[Dataset excerpts]
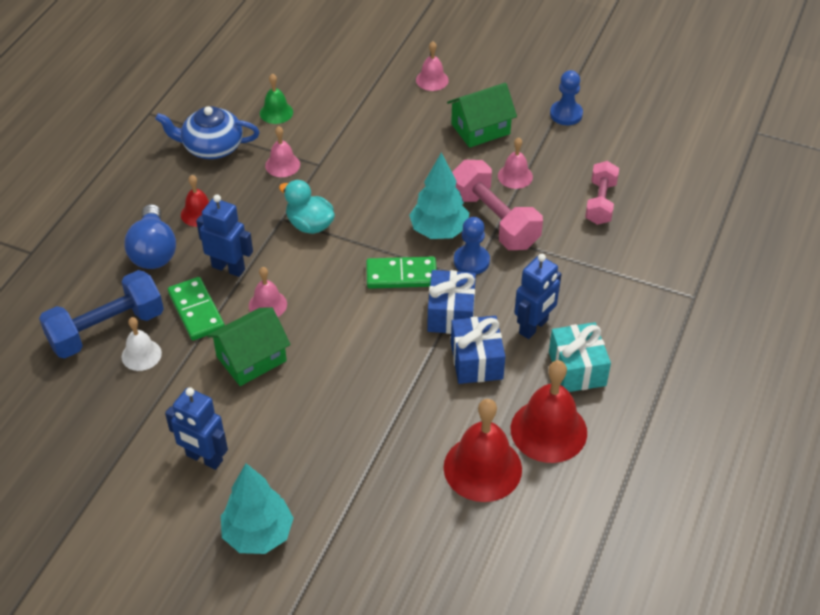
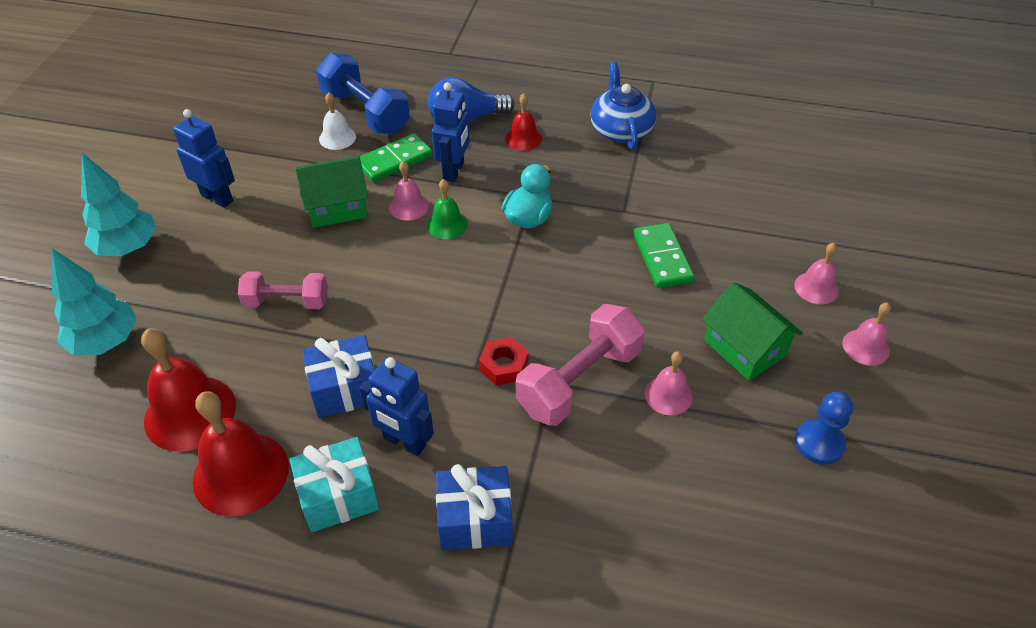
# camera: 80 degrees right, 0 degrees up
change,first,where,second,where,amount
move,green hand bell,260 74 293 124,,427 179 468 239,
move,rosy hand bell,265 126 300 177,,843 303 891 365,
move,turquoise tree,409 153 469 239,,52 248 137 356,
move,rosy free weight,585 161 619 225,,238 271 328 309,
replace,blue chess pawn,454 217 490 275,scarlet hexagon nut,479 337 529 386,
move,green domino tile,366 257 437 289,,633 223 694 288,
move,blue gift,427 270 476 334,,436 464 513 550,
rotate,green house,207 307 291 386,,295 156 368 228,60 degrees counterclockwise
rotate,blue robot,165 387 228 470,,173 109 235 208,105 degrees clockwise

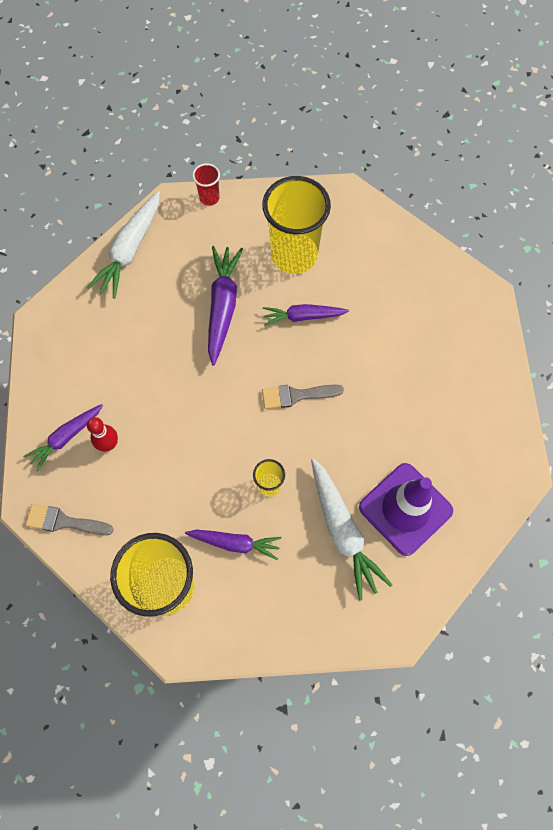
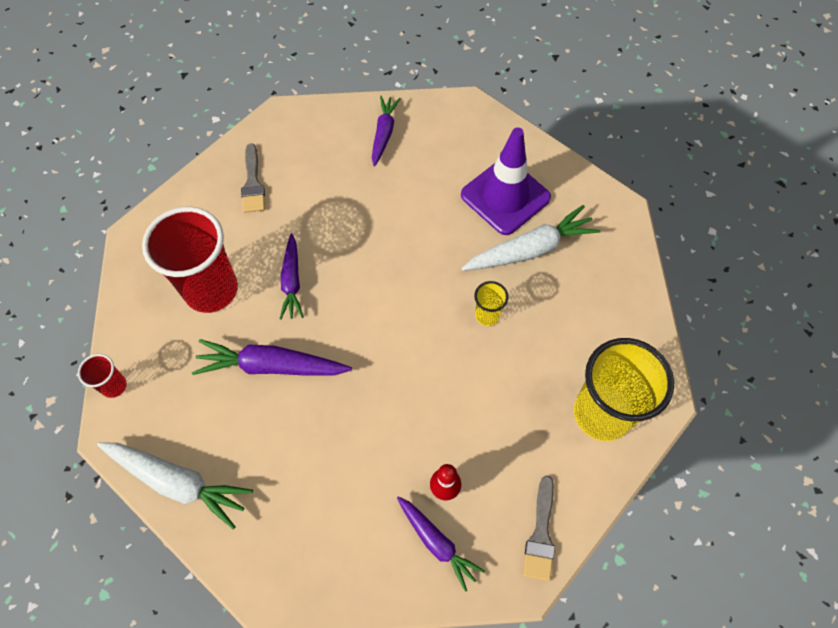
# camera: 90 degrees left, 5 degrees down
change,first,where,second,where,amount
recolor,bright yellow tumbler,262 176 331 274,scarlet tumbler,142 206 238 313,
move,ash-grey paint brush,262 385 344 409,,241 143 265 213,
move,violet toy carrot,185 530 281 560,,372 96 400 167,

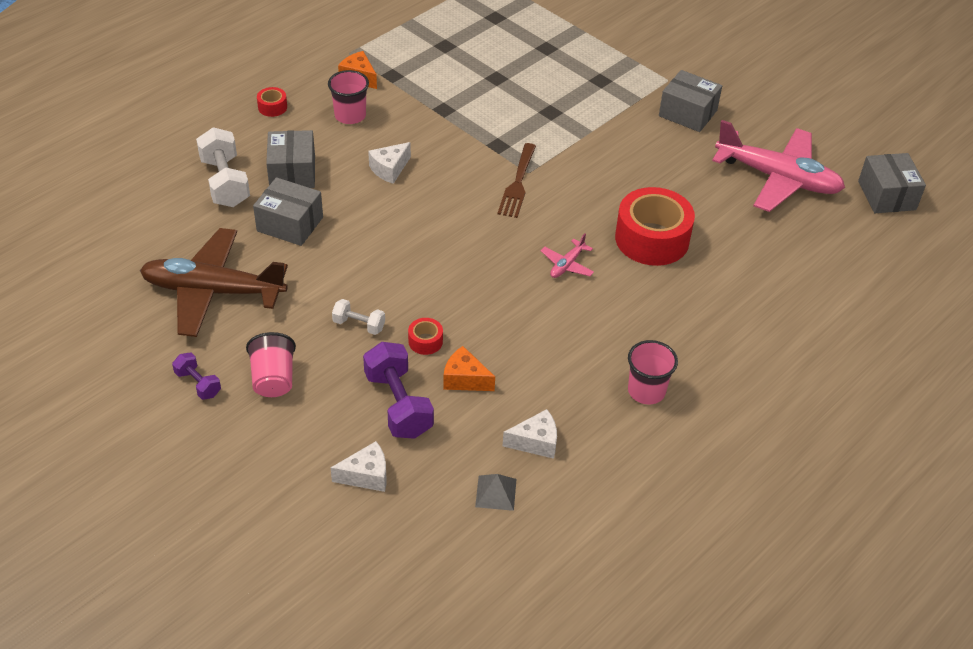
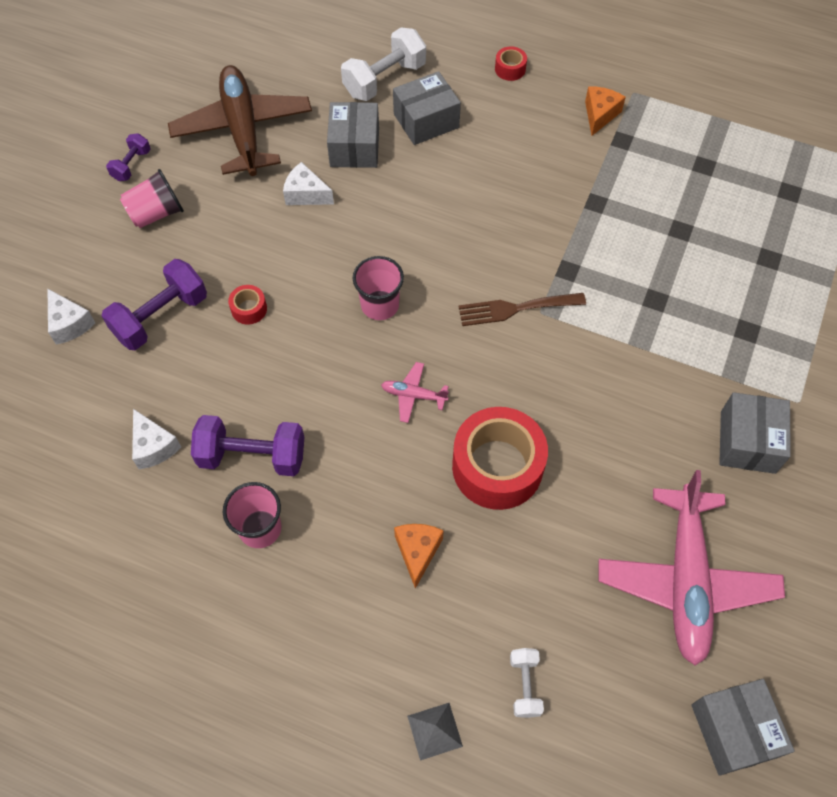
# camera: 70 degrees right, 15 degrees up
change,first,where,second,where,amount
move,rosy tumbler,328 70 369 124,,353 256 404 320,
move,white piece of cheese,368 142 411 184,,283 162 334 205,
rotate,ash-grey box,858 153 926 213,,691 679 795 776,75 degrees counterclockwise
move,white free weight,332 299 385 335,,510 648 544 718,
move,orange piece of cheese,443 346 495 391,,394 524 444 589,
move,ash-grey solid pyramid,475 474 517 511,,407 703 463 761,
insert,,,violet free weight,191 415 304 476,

» Work order
Reproduce exactly the entries from their first line through the line containing "move,white free weight,332", including both, and omit any pictures.

» The completed task
# camera: 80 degrees right, 0 degrees up
change,first,where,second,where,amount
move,green hand bell,260 74 293 124,,427 179 468 239,
move,rosy hand bell,265 126 300 177,,843 303 891 365,
move,turquoise tree,409 153 469 239,,52 248 137 356,
move,rosy free weight,585 161 619 225,,238 271 328 309,
replace,blue chess pawn,454 217 490 275,scarlet hexagon nut,479 337 529 386,
move,green domino tile,366 257 437 289,,633 223 694 288,
move,blue gift,427 270 476 334,,436 464 513 550,
rotate,green house,207 307 291 386,,295 156 368 228,60 degrees counterclockwise
rotate,blue robot,165 387 228 470,,173 109 235 208,105 degrees clockwise

# camera: 90 degrees left, 5 degrees down
change,first,where,second,where,amount
recolor,bright yellow tumbler,262 176 331 274,scarlet tumbler,142 206 238 313,
move,ash-grey paint brush,262 385 344 409,,241 143 265 213,
move,violet toy carrot,185 530 281 560,,372 96 400 167,

# camera: 70 degrees right, 15 degrees up
change,first,where,second,where,amount
move,rosy tumbler,328 70 369 124,,353 256 404 320,
move,white piece of cheese,368 142 411 184,,283 162 334 205,
rotate,ash-grey box,858 153 926 213,,691 679 795 776,75 degrees counterclockwise
move,white free weight,332 299 385 335,,510 648 544 718,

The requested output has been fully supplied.